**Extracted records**
----------

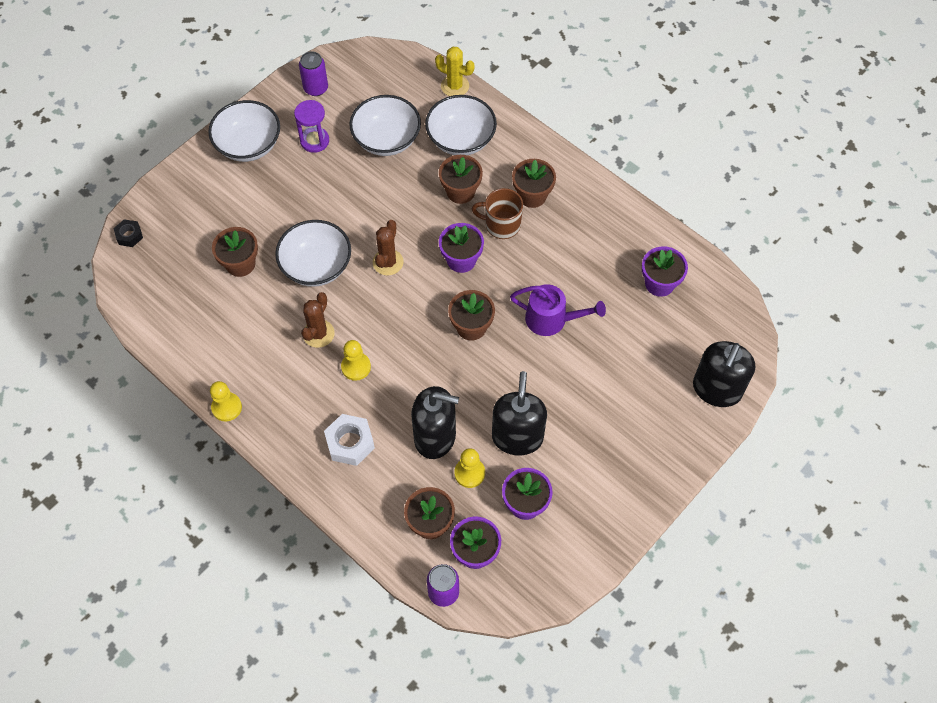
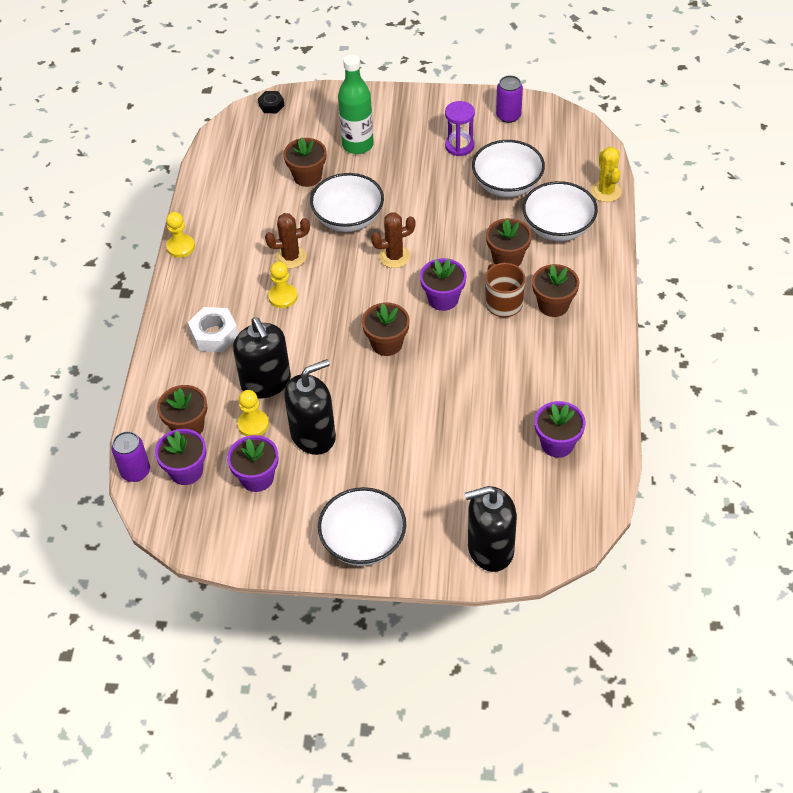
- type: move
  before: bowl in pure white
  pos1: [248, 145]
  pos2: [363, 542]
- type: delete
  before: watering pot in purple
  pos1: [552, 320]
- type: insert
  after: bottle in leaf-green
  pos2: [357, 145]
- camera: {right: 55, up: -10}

----------

**Work to be completed**
Beginning at the line that holds "after: bottle in leaf-green", copy every line through the end of the entries exactly as given, and only those lines.

**The completed task**
  after: bottle in leaf-green
  pos2: [357, 145]
- camera: {right: 55, up: -10}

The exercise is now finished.